--- START OF RECORDS FOR THIS TASK ---

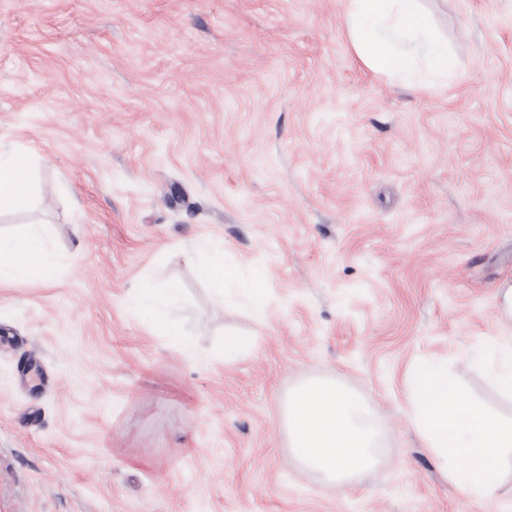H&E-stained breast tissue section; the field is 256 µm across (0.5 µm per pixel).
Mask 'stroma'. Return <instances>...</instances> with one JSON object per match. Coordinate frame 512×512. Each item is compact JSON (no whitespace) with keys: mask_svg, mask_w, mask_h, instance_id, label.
I'll list each match as a JSON object with an SVG mask.
<instances>
[{"mask_svg":"<svg viewBox=\"0 0 512 512\" xmlns=\"http://www.w3.org/2000/svg\"><path fill=\"white\" fill-rule=\"evenodd\" d=\"M422 5L456 67L412 91L342 0H0V151L36 189L0 236L58 257L0 287V512H512V468L491 498L449 479L405 377L443 365L512 419V0ZM172 285L179 342L128 302ZM311 379L381 433L342 488L282 427ZM197 275L205 281L214 284L218 291V297L224 295V280L233 279L235 272L224 267V258L214 255L206 261H201L196 265Z\"/></svg>","mask_w":512,"mask_h":512,"instance_id":"obj_1","label":"stroma"}]
</instances>
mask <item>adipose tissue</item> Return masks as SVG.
<instances>
[{
    "label": "adipose tissue",
    "instance_id": "adipose-tissue-1",
    "mask_svg": "<svg viewBox=\"0 0 512 512\" xmlns=\"http://www.w3.org/2000/svg\"><path fill=\"white\" fill-rule=\"evenodd\" d=\"M345 25L357 58L374 72L407 80L447 82L455 63L420 0H346ZM32 201L26 155L0 157V212ZM57 256L36 229L0 239V284L26 279L33 268L51 271ZM409 417L449 478L467 493L493 495L512 456V420L469 399L431 365L412 366ZM295 458L326 482L344 487L378 462L380 433L348 388L327 380L297 386L283 406Z\"/></svg>",
    "mask_w": 512,
    "mask_h": 512
}]
</instances>
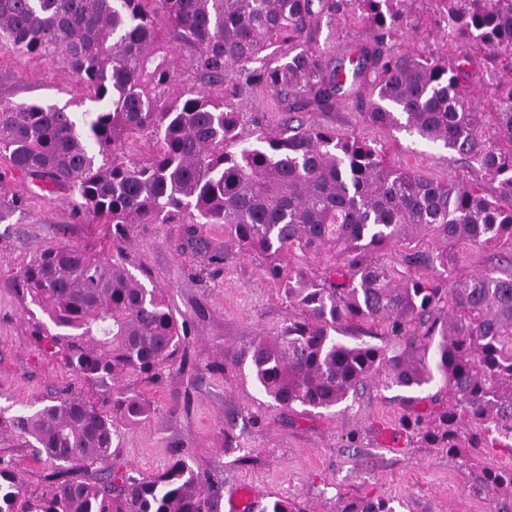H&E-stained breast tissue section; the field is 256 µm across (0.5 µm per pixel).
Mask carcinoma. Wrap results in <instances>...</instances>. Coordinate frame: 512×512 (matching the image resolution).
<instances>
[{
    "label": "carcinoma",
    "mask_w": 512,
    "mask_h": 512,
    "mask_svg": "<svg viewBox=\"0 0 512 512\" xmlns=\"http://www.w3.org/2000/svg\"><path fill=\"white\" fill-rule=\"evenodd\" d=\"M435 2L448 44L482 56L488 112L471 94L473 55L451 65L388 46L412 0H0V48L60 59L96 104L79 119L0 99V155L10 174L78 195L75 217L112 225V257L60 244L20 272L19 286L53 325L39 334L40 350L61 358L96 400L65 392L32 413L0 411V438L51 466L33 490L0 457V512H224L213 465L179 456L144 475L112 463L120 428L157 410L134 384L161 382L187 336L162 290L127 267L131 224H181L185 245L210 263L217 256L197 225L222 224L242 253L265 258L295 310L247 350L275 406L330 409L375 378L386 389L434 383L431 408L403 418L404 431L466 468L497 449L512 453V0ZM347 14L373 36L331 63L308 43L321 21ZM170 40L194 49V84L177 98ZM283 45L279 64L253 66ZM357 84L370 88L371 124L443 145L493 186L422 179L387 162L375 142L301 120L244 131L240 104L257 86L298 110H331ZM136 137L158 152L128 154ZM424 237L435 248L415 243ZM483 246L498 249L504 266L463 272L464 251ZM297 253L329 264L319 276L283 275V258ZM349 324L380 325L404 344H347L336 334ZM475 489L512 498V469L482 468ZM258 512L306 510L276 499ZM339 512L396 509L365 497Z\"/></svg>",
    "instance_id": "cac0c4a2"
}]
</instances>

--- END OF RECORDS FOR THIS TASK ---

[WHAT YOU NEED TO DO]
Quote the listing above in full, except for the pictures.

[RESULT]
H&E-stained breast tissue section; the field is 256 µm across (0.5 µm per pixel).
Mask 'stroma'. Return <instances>...</instances> with one JSON object per match. Coordinate frame 512×512. Each item is compact JSON (no whitespace) with keys: mask_svg, mask_w, mask_h, instance_id, label.
I'll list each match as a JSON object with an SVG mask.
<instances>
[{"mask_svg":"<svg viewBox=\"0 0 512 512\" xmlns=\"http://www.w3.org/2000/svg\"><path fill=\"white\" fill-rule=\"evenodd\" d=\"M422 5L456 67L412 91L342 0H0V151L36 189L0 236L58 257L0 287V512H512V468L491 498L449 479L405 377L443 365L512 419V0ZM172 285L179 342L128 302ZM311 379L381 433L342 488L282 427ZM197 275L205 281L214 284L218 291V297L224 295V280L233 279L235 272L224 267V258L214 255L206 261H201L196 265Z\"/></svg>","mask_w":512,"mask_h":512,"instance_id":"obj_1","label":"stroma"}]
</instances>
mask <item>adipose tissue</item> Return masks as SVG.
<instances>
[{
    "label": "adipose tissue",
    "instance_id": "adipose-tissue-1",
    "mask_svg": "<svg viewBox=\"0 0 512 512\" xmlns=\"http://www.w3.org/2000/svg\"><path fill=\"white\" fill-rule=\"evenodd\" d=\"M345 25L357 58L374 72L407 80L447 82L455 63L420 0H346ZM32 201L26 155L0 157V212ZM57 256L36 229L0 239V284L26 279L33 268L51 271ZM409 417L449 478L467 493L493 495L512 456V420L469 399L431 365L412 366ZM295 458L326 482L344 487L378 462L380 433L348 388L327 380L297 386L283 406Z\"/></svg>",
    "mask_w": 512,
    "mask_h": 512
}]
</instances>
H&E-stained breast tissue section; the field is 256 µm across (0.5 µm per pixel).
Mask carcinoma. Wrap results in <instances>...</instances>. Coordinate frame: 512×512 (matching the image resolution).
<instances>
[{
    "label": "carcinoma",
    "mask_w": 512,
    "mask_h": 512,
    "mask_svg": "<svg viewBox=\"0 0 512 512\" xmlns=\"http://www.w3.org/2000/svg\"><path fill=\"white\" fill-rule=\"evenodd\" d=\"M435 2L448 44L482 56L488 112L471 94L473 55L451 65L388 46L412 0H0V48L60 59L96 104L79 119L0 99V155L10 174L78 195L75 217L112 225V257L60 244L20 272L19 286L53 325L39 334L40 350L61 358L96 400L65 392L32 413L0 411V438L51 466L33 490L0 457V512H224L213 465L179 456L144 475L112 463L120 428L157 410L134 384L161 382L187 336L162 290L127 267L131 224H181L185 245L210 263L217 256L197 225L222 224L242 253L265 258L295 310L247 350L275 406L330 409L375 378L386 389L434 383L431 408L403 418L404 431L466 468L497 449L512 453V0ZM347 14L373 36L331 63L308 43L321 21ZM170 40L194 49V84L177 98ZM283 45L279 64L253 66ZM357 84L370 88L371 124L443 145L493 186L422 179L387 162L375 142L301 120L244 131L240 104L257 86L298 110H331ZM136 137L158 152L128 154ZM424 237L435 248L415 243ZM483 246L498 249L504 266L463 272L464 251ZM297 253L329 264L319 276L283 275V258ZM349 324L380 325L404 344H347L336 334ZM475 489L512 498V469L482 468ZM258 512L306 510L276 499ZM339 512L396 509L365 497Z\"/></svg>",
    "instance_id": "cac0c4a2"
}]
</instances>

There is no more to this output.